- ASSIGNMENT
Each line in these records that contains "none" counts once. Give the number only.

═══ EXERCISE MATERIALS ═══

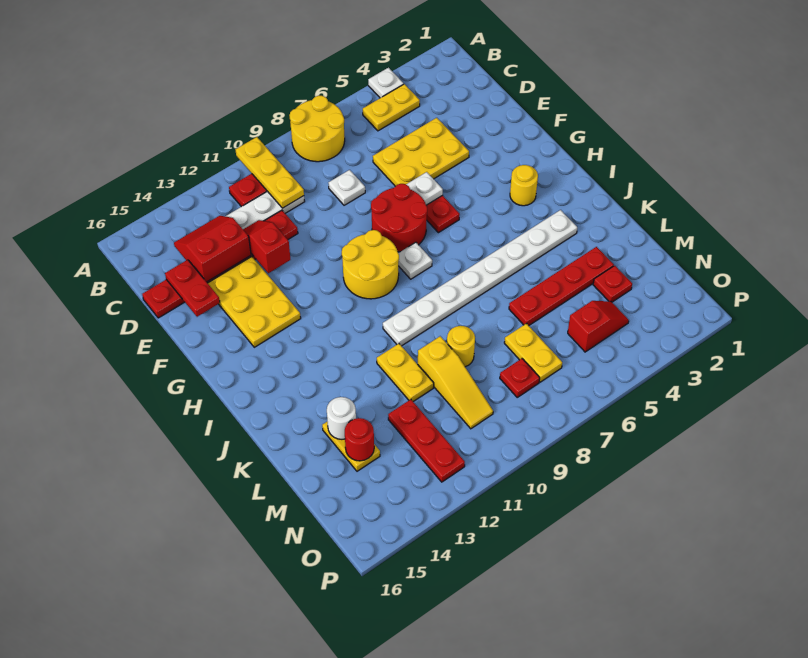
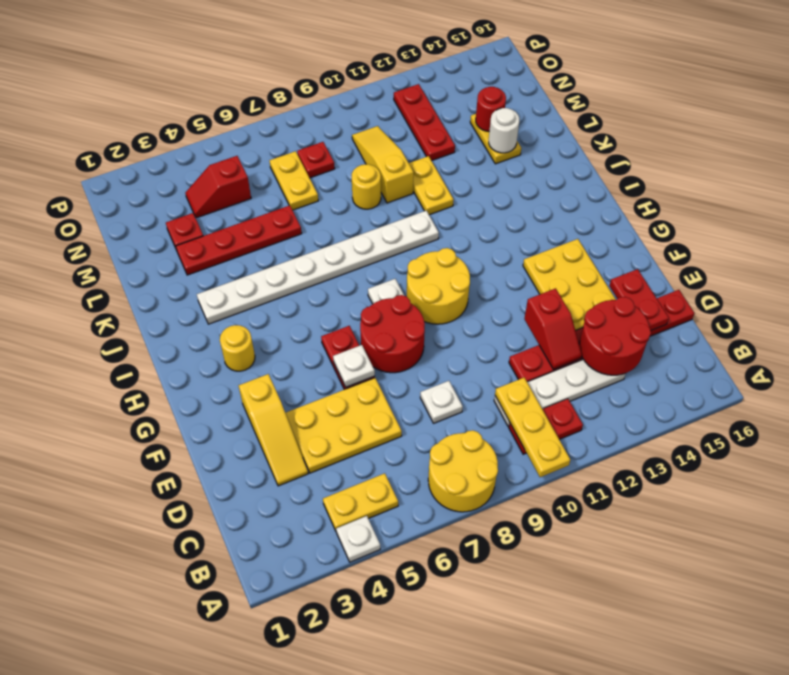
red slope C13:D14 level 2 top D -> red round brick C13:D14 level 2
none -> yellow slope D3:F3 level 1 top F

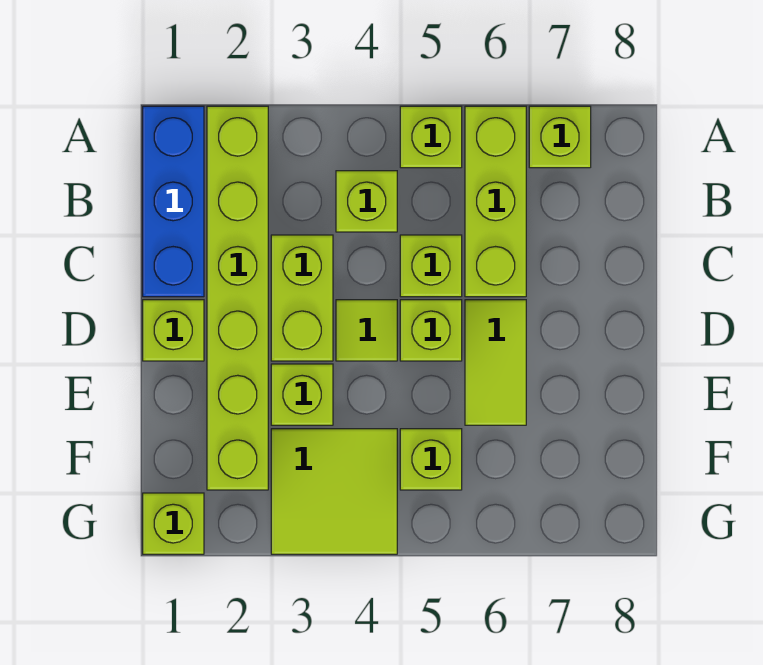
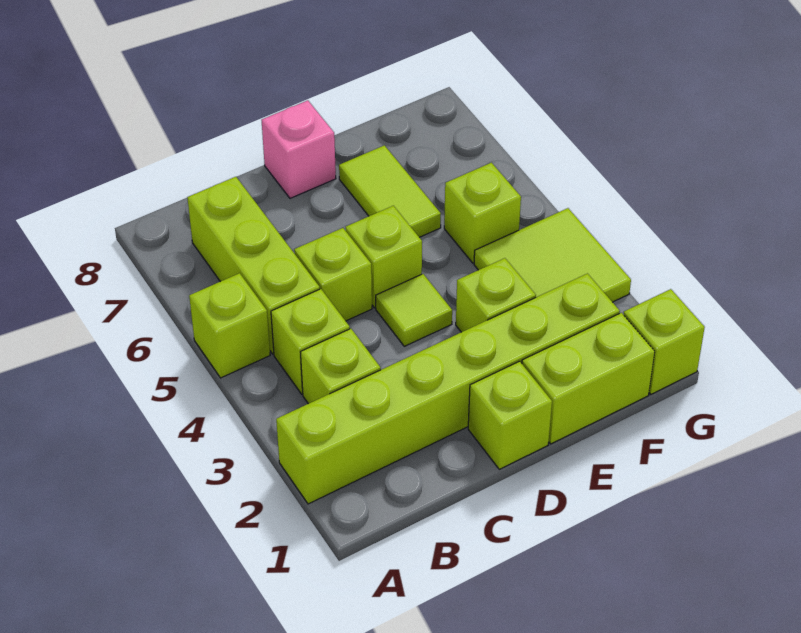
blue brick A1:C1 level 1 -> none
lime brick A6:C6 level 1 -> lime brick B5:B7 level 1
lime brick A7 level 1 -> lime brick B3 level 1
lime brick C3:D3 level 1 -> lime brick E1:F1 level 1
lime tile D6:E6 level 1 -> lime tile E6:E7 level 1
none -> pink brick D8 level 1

═══

- RESULT OF THIS EXERCISE
3